* **Input data**:

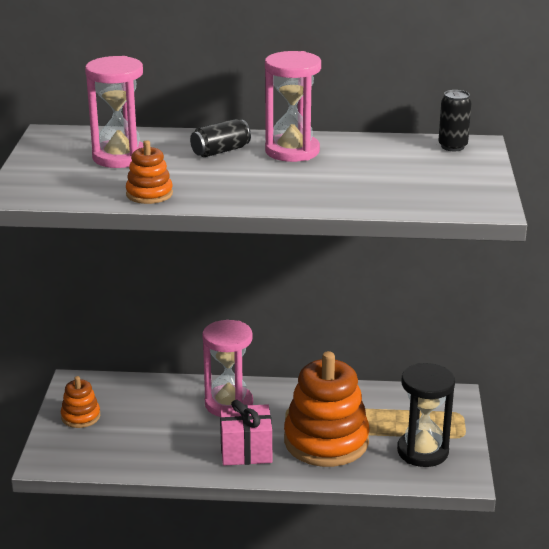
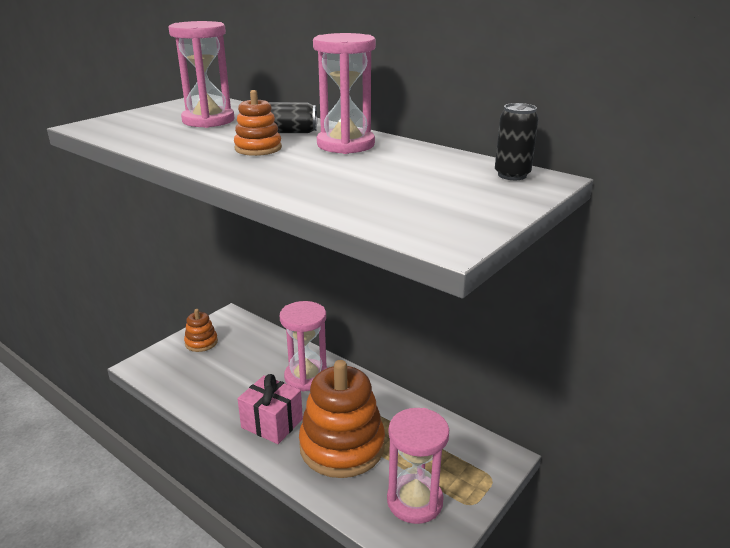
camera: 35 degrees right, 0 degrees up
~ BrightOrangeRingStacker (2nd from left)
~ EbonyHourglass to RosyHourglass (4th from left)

* **Task goal**: Output all of the data exactly as it stands, minus any images.

* **Solution below**:
camera: 35 degrees right, 0 degrees up
~ BrightOrangeRingStacker (2nd from left)
~ EbonyHourglass to RosyHourglass (4th from left)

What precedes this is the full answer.